WORK REQUEST -> It would help if you retyped the data exactly, leaving out the pictures.

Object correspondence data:

>>>>>

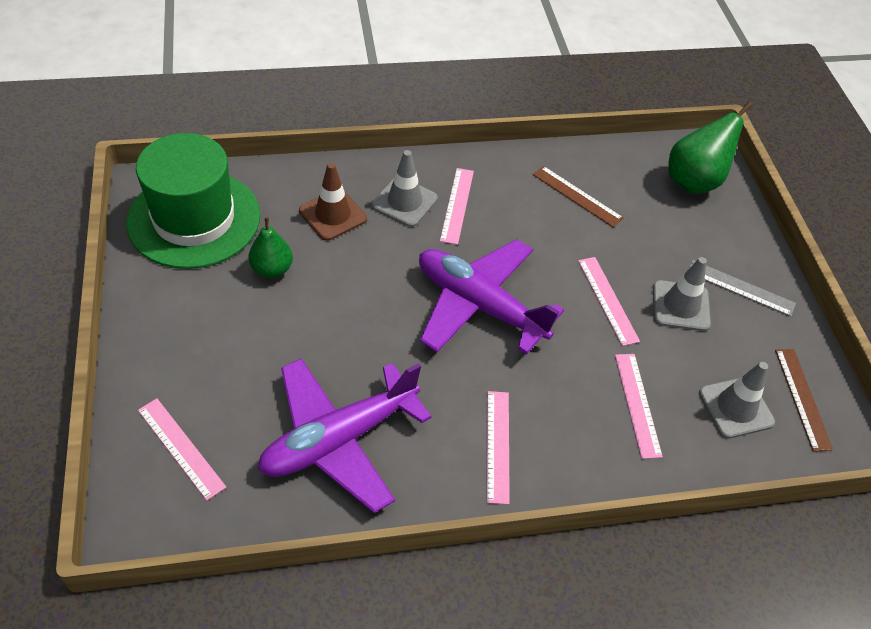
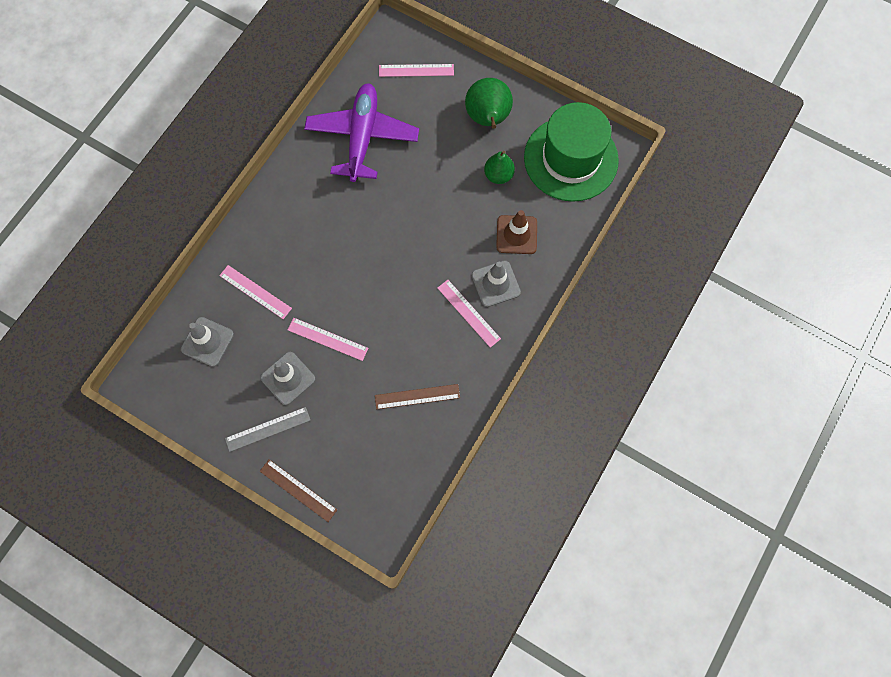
camera: 135 degrees right, 20 degrees up
(479, 305) = (384, 264): purple plane -> none
(497, 445) = (296, 204): pink ruler -> none
(694, 181) = (366, 493): green pear -> green pear (488, 119)
(802, 398) = (179, 384): brown ruler -> brown ruler (298, 490)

<<<<<

TASK OUTPUT ->
camera: 135 degrees right, 20 degrees up
(479, 305) = (384, 264): purple plane -> none
(497, 445) = (296, 204): pink ruler -> none
(694, 181) = (366, 493): green pear -> green pear (488, 119)
(802, 398) = (179, 384): brown ruler -> brown ruler (298, 490)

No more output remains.